- Exercise details -
Lines from the one holding "(354, 421) = (264, 162): pink" through the end of the entries, inclusive, form the whole output; reproduce them exactly and omit pictures.

- Information shown -
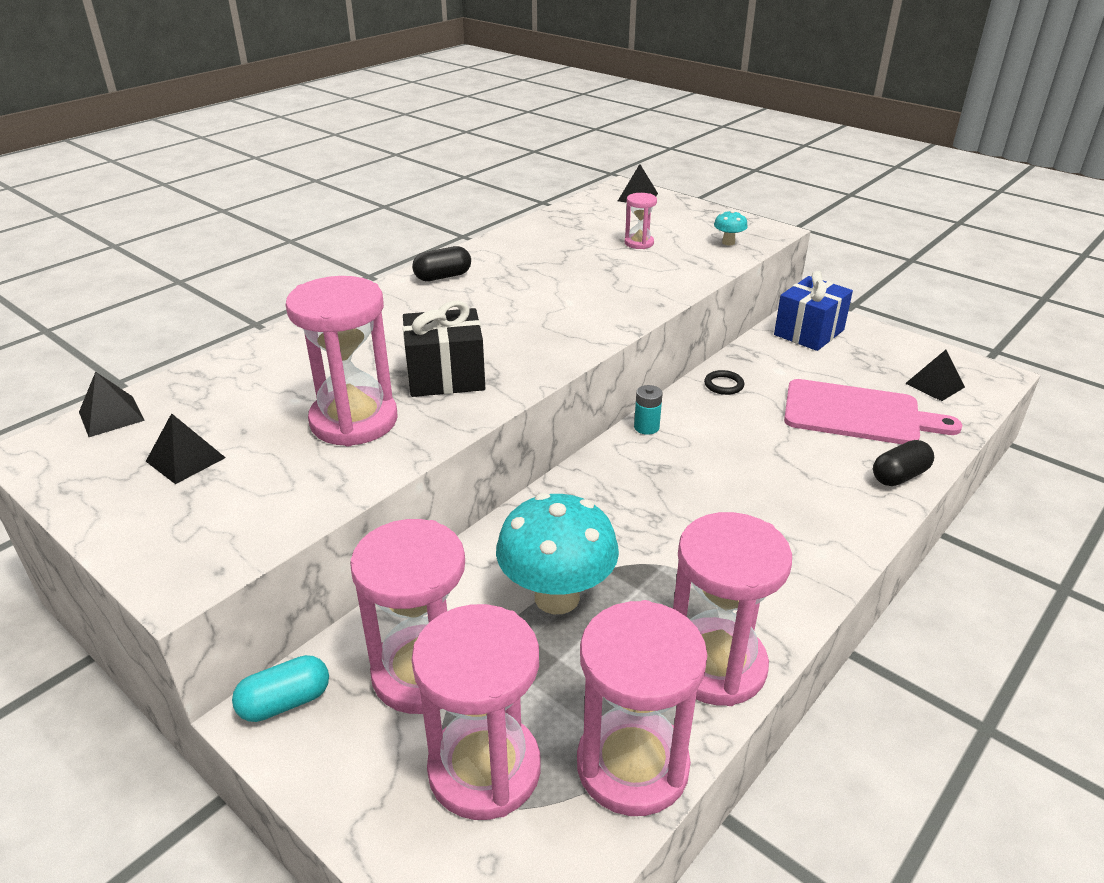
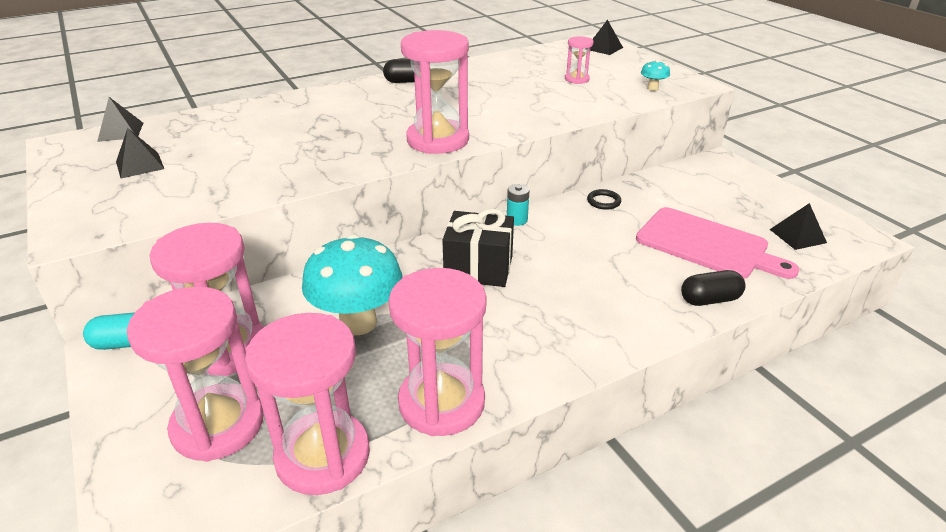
camera: 20 degrees right, 0 degrees up
(354, 421) = (264, 162): pink hourglass -> pink hourglass (438, 140)
(446, 377) = (351, 145): black gift -> black gift (478, 268)
(809, 332) = (708, 176): blue gift -> none

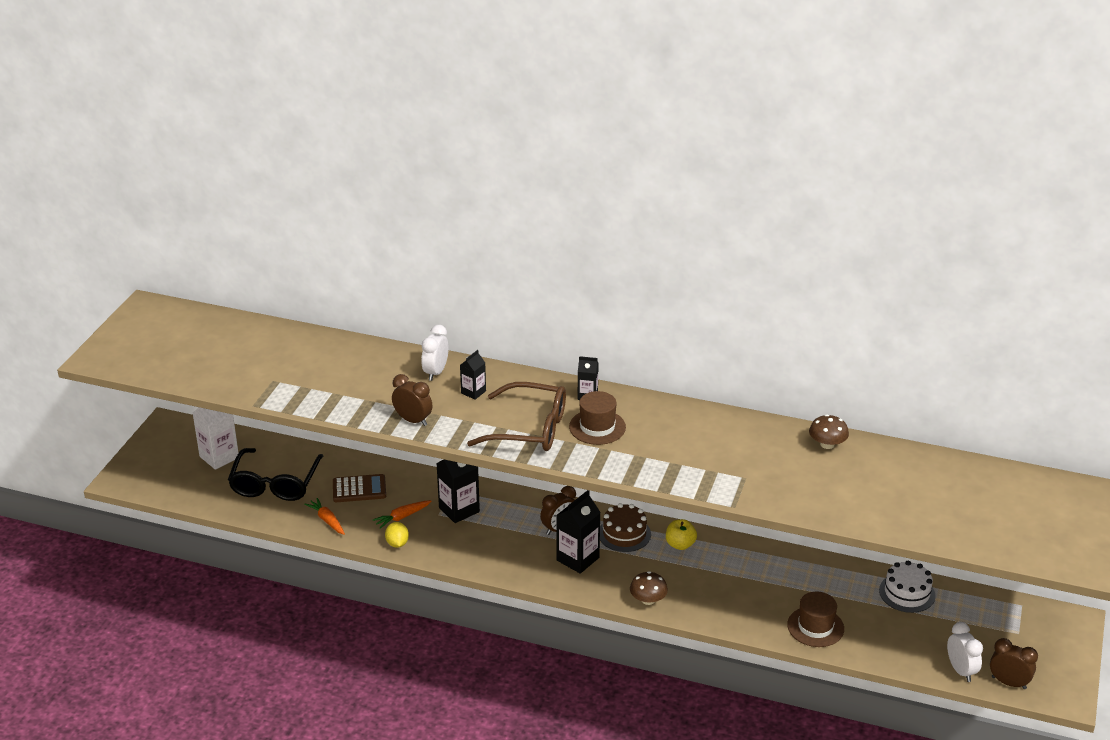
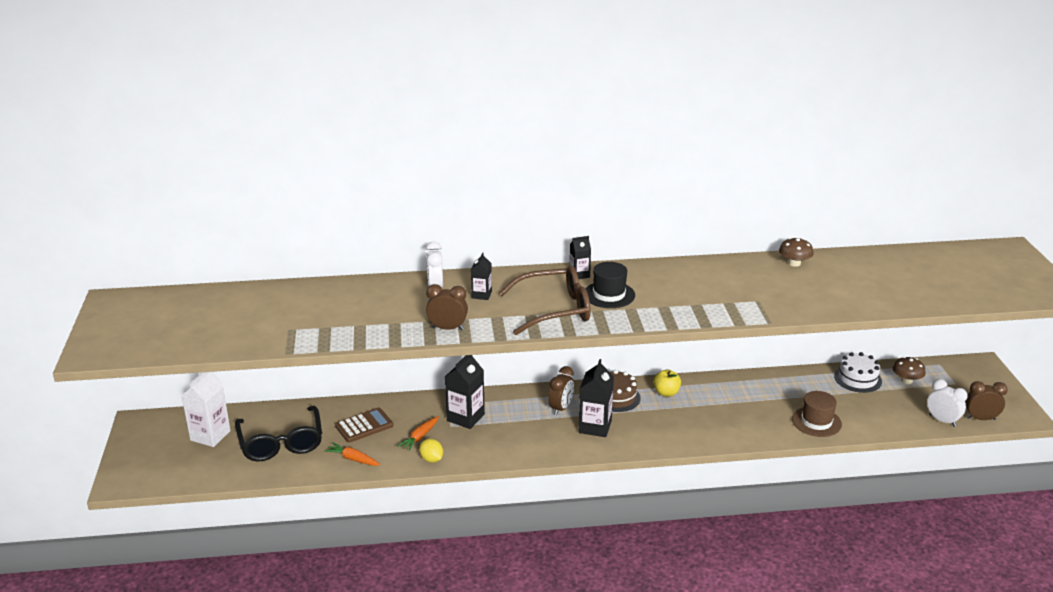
camera: 25 degrees left, 5 degrees down
(597, 427) = (609, 295): brown hat -> black hat
(648, 600) = (676, 441): brown mushroom -> brown mushroom (906, 380)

- Solution to the problem -
(354, 421) = (264, 162): pink hourglass -> pink hourglass (438, 140)
(446, 377) = (351, 145): black gift -> black gift (478, 268)
(809, 332) = (708, 176): blue gift -> none

camera: 25 degrees left, 5 degrees down
(597, 427) = (609, 295): brown hat -> black hat
(648, 600) = (676, 441): brown mushroom -> brown mushroom (906, 380)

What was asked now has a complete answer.